ASSIGNMENT –
In the listing below, the lines starting with the line with "BAT2: none -> 12V (plus N_3, minus COM)" and going on through the line with "D7: diode 1N4148" are to be reproduced exactly, and only those.

RECORDS TO USE –
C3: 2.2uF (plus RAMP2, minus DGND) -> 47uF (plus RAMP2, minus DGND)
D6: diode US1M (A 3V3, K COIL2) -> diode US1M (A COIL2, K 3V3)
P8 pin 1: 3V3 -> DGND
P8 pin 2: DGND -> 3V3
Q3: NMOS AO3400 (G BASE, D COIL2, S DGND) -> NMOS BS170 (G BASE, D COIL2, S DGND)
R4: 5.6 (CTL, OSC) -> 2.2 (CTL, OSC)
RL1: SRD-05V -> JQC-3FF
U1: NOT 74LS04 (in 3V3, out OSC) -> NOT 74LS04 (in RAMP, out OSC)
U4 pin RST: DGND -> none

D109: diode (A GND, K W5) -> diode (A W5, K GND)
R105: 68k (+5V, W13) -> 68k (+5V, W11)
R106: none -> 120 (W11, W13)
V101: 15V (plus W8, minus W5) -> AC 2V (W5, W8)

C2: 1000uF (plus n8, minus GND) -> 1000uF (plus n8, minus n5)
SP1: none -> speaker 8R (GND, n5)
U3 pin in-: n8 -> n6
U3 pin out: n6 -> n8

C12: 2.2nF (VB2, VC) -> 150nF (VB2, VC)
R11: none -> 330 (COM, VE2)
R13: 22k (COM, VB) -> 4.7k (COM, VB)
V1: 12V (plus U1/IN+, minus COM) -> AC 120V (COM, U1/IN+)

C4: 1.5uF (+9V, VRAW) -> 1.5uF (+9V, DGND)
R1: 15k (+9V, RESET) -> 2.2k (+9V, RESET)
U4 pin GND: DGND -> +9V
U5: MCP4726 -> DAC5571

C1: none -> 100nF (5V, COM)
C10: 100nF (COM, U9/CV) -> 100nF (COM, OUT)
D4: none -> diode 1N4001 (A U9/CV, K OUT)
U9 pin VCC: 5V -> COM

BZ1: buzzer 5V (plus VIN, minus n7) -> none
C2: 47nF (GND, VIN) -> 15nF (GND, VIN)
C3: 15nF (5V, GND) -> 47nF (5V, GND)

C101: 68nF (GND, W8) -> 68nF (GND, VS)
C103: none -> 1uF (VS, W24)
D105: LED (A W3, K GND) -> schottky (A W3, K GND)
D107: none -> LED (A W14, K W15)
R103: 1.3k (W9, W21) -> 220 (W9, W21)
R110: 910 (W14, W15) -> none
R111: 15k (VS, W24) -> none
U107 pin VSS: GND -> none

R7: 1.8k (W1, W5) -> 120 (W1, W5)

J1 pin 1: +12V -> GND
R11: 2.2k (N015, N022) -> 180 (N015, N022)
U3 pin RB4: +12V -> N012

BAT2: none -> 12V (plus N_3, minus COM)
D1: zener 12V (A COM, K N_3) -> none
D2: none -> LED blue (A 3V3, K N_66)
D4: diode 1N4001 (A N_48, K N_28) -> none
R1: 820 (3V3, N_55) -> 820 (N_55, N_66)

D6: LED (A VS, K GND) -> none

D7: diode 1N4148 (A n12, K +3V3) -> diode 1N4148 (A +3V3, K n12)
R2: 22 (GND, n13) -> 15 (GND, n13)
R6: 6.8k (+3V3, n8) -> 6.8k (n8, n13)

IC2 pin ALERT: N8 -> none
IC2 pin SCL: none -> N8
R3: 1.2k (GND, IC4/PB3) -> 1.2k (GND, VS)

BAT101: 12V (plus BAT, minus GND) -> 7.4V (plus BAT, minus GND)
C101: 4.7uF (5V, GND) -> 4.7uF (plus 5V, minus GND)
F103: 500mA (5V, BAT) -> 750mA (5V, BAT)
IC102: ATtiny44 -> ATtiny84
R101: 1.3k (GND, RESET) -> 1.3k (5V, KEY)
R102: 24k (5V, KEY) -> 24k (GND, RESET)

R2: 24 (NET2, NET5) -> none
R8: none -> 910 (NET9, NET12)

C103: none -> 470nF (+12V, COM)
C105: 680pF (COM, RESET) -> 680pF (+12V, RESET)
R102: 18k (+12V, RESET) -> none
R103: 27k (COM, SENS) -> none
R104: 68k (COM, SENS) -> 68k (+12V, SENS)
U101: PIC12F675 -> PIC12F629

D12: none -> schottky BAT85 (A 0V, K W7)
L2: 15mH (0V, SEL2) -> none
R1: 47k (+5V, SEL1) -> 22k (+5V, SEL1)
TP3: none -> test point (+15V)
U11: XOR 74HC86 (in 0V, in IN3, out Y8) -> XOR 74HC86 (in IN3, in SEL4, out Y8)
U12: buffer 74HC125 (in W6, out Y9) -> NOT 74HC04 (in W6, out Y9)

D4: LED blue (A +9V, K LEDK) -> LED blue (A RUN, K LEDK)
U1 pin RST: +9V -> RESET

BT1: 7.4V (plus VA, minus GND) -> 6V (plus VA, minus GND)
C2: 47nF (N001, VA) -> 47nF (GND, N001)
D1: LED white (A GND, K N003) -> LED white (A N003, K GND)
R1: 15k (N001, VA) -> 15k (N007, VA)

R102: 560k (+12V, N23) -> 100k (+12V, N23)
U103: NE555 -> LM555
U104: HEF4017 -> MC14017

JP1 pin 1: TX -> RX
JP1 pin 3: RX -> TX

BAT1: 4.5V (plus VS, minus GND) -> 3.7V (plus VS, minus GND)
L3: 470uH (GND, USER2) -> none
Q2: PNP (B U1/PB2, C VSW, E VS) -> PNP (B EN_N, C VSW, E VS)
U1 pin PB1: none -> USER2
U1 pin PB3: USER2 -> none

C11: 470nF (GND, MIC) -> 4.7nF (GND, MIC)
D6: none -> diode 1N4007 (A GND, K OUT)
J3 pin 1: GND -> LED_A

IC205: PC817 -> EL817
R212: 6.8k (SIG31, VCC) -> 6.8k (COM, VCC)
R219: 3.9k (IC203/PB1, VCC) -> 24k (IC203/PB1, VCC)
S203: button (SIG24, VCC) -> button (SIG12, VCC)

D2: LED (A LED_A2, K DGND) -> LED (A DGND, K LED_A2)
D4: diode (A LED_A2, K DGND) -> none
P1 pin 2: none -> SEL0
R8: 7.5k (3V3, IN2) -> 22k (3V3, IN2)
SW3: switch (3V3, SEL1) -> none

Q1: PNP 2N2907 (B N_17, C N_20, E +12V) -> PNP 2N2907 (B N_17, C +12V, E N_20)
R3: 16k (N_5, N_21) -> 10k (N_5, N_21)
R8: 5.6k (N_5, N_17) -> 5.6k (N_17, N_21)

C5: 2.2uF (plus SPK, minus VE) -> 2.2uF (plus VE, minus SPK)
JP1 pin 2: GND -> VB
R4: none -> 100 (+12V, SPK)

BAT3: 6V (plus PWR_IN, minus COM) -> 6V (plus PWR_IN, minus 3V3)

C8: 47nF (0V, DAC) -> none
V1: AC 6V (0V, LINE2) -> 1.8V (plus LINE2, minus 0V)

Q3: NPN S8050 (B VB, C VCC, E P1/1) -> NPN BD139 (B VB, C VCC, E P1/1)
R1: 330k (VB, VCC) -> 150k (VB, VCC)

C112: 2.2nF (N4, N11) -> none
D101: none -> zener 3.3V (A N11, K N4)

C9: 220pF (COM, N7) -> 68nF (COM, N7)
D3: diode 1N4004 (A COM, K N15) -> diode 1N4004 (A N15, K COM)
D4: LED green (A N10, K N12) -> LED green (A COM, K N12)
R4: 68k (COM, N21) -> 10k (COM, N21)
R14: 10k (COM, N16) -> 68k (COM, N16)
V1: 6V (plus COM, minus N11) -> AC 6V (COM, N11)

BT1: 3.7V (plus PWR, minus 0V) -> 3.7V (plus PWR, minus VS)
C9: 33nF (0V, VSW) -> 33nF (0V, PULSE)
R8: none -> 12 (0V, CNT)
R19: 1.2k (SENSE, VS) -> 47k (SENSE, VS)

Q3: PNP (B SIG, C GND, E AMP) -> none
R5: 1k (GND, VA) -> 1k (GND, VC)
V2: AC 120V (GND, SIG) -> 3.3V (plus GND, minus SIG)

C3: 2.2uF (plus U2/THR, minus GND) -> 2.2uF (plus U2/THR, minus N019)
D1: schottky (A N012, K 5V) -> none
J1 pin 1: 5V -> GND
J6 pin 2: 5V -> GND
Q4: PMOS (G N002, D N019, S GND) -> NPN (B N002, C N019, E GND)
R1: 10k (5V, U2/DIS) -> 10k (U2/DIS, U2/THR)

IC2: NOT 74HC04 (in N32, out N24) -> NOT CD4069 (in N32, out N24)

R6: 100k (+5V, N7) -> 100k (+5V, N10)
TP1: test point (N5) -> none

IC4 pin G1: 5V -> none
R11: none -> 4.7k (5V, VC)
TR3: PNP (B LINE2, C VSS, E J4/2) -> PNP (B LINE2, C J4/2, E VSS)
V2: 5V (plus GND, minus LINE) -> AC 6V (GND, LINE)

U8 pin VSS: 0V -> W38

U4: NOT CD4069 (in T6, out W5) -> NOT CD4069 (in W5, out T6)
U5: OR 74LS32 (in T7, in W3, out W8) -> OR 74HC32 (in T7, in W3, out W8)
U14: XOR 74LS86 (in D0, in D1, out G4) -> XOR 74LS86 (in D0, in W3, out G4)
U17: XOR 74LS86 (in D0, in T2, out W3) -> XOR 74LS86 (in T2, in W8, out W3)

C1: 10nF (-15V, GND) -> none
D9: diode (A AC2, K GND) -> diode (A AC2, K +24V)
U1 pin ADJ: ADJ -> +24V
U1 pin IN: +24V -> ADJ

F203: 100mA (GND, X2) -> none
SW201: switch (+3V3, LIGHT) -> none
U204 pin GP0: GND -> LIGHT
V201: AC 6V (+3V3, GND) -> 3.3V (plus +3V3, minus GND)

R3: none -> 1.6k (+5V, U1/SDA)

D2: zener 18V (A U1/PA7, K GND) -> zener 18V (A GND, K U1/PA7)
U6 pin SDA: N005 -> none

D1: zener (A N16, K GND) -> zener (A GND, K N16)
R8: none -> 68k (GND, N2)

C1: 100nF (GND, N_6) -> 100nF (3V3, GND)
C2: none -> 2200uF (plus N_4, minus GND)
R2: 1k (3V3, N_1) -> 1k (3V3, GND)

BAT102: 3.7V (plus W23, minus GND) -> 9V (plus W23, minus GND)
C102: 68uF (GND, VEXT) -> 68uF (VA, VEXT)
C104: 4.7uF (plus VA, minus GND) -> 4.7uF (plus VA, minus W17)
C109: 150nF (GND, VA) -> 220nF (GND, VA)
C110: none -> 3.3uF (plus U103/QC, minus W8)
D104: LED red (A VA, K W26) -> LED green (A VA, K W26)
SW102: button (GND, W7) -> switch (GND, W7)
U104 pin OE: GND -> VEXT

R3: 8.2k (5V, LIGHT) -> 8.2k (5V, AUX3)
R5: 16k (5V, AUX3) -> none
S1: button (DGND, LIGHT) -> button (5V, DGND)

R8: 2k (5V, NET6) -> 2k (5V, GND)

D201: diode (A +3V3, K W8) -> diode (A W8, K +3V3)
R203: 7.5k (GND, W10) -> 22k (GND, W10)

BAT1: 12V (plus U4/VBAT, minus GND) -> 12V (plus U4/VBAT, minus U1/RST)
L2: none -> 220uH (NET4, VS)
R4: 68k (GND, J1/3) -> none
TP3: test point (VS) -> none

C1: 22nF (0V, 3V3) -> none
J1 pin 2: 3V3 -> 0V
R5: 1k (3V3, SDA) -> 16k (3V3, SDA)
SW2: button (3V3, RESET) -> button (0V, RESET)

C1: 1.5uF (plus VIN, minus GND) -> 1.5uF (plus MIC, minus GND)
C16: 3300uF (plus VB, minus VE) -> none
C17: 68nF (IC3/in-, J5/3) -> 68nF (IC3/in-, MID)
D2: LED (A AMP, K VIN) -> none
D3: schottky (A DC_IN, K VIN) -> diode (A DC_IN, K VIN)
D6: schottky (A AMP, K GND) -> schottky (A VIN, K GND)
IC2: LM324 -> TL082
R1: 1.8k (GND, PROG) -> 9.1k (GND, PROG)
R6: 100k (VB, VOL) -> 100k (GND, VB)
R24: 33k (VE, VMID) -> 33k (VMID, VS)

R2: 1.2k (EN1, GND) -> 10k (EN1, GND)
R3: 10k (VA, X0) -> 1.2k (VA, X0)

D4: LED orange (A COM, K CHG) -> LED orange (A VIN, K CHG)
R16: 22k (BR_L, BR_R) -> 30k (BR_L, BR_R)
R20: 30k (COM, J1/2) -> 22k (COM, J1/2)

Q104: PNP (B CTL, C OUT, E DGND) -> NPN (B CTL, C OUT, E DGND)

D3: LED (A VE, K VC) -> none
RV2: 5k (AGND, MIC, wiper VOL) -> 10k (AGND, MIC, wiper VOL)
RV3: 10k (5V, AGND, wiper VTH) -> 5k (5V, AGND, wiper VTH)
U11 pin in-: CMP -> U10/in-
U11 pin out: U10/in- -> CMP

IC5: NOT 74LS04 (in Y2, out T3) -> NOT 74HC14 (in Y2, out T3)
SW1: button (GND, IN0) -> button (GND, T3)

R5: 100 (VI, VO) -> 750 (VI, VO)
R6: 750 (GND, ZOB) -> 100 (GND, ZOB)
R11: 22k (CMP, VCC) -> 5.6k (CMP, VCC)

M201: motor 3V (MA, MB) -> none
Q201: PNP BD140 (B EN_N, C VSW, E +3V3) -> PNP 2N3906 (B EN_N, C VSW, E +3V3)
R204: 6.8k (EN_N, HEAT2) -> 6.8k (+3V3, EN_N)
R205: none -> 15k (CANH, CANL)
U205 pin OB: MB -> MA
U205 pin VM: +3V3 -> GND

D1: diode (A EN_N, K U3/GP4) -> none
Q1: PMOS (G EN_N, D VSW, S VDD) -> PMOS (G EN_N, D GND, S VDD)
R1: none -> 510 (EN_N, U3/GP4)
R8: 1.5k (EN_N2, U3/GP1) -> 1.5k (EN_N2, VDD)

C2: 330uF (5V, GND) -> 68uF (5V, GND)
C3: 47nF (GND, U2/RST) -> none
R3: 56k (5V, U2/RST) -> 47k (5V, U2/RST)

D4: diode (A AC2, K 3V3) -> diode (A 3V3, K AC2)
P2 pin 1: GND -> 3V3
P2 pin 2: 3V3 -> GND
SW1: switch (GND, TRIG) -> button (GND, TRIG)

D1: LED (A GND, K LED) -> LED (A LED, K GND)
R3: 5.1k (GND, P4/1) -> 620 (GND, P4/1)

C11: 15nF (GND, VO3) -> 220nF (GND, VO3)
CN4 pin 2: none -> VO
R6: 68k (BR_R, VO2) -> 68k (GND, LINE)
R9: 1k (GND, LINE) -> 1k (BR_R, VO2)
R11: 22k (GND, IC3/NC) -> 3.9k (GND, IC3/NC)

EXPECTED OUTPUT –
BAT2: none -> 12V (plus N_3, minus COM)
D1: zener 12V (A COM, K N_3) -> none
D2: none -> LED blue (A 3V3, K N_66)
D4: diode 1N4001 (A N_48, K N_28) -> none
R1: 820 (3V3, N_55) -> 820 (N_55, N_66)

D6: LED (A VS, K GND) -> none

D7: diode 1N4148 (A n12, K +3V3) -> diode 1N4148 (A +3V3, K n12)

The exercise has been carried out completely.